_INFORMATION SHOWN:_
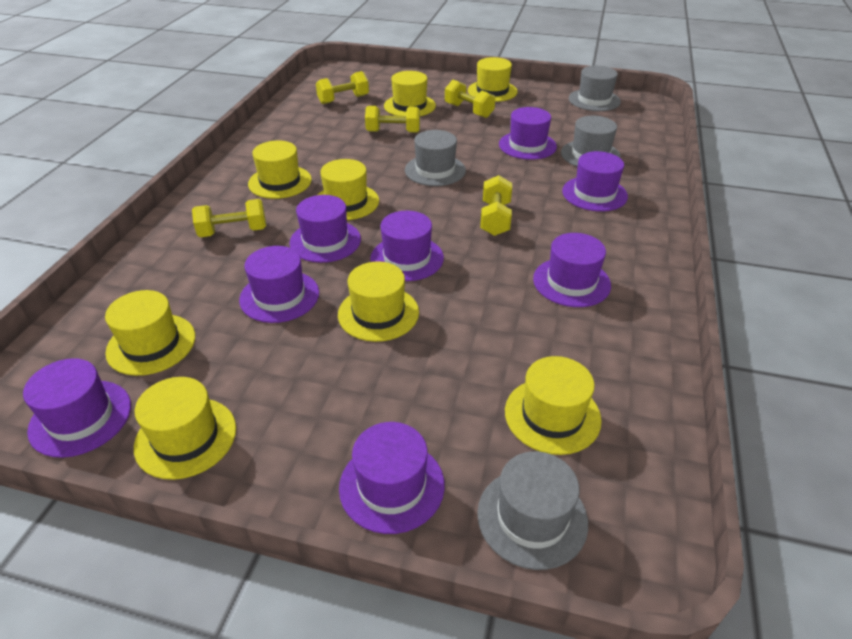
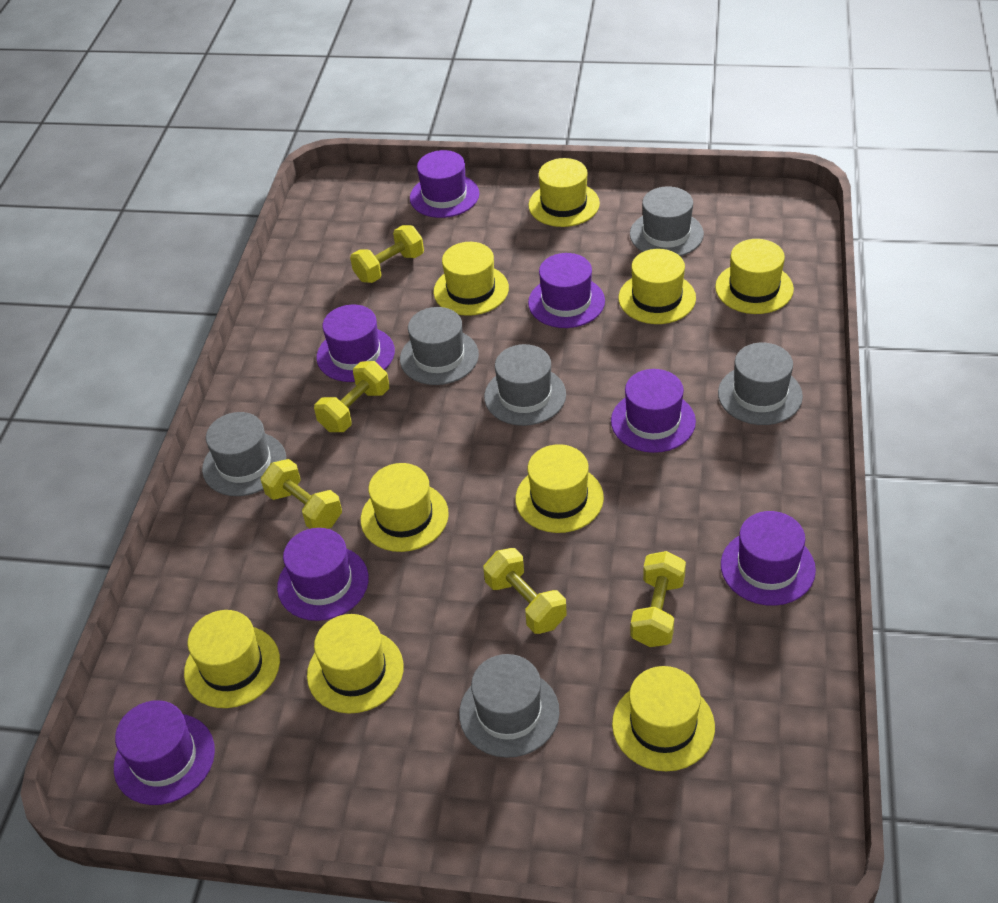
grey hat: [405,130,466,186] [477,451,588,570] [561,116,621,167] [569,66,621,111] = 4 -> [202,412,286,496] [400,307,479,385] [459,654,560,758] [484,344,566,426] [630,187,704,256] [718,343,803,425] = 6
purple hat: [23,358,131,458] [239,246,319,323] [289,195,361,263] [339,422,445,534] [370,211,444,281] [499,107,557,160] [533,233,611,307] [562,151,628,211] = 8 -> [114,700,215,805] [277,528,369,621] [317,304,395,382] [410,150,479,218] [528,253,605,328] [611,369,696,453] [721,511,816,606] = 7
yellow hat: [105,290,195,376] [134,377,236,480] [248,140,312,199] [318,159,379,220] [338,261,419,342] [384,71,436,116] [468,57,518,102] [505,356,602,455] = 8 -> [184,610,280,708] [307,614,404,714] [361,463,449,552] [434,242,509,316] [516,444,604,533] [528,158,600,227] [612,666,715,771] [619,249,696,324] [715,239,794,314] = 9

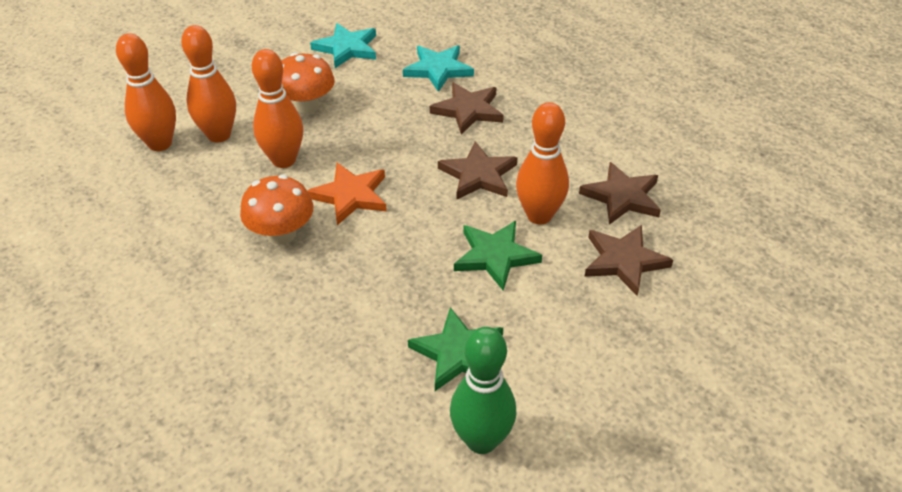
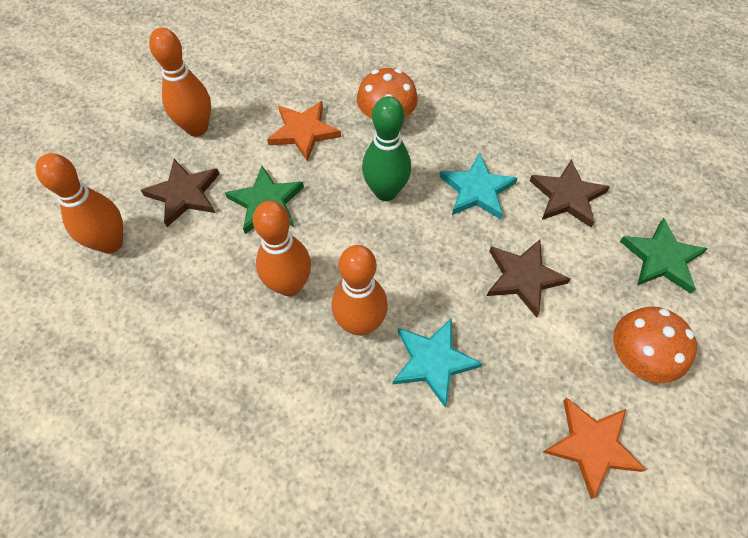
brown star: [430,82,504,134] [438,141,517,199] [579,162,661,225] [585,225,673,296] = 4 -> [141,159,219,227] [487,240,571,318] [530,159,610,227] = 3
orange star: [307,163,387,225] = 1 -> [267,101,341,162] [542,398,646,499] = 2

_TASK OBJECTIVE:_ From the line containing "brown star: [430,82,504,134]" down to the last line of the data above, copy every line exactly; leave out all other lines.

_RESPONSE:_
brown star: [430,82,504,134] [438,141,517,199] [579,162,661,225] [585,225,673,296] = 4 -> [141,159,219,227] [487,240,571,318] [530,159,610,227] = 3
orange star: [307,163,387,225] = 1 -> [267,101,341,162] [542,398,646,499] = 2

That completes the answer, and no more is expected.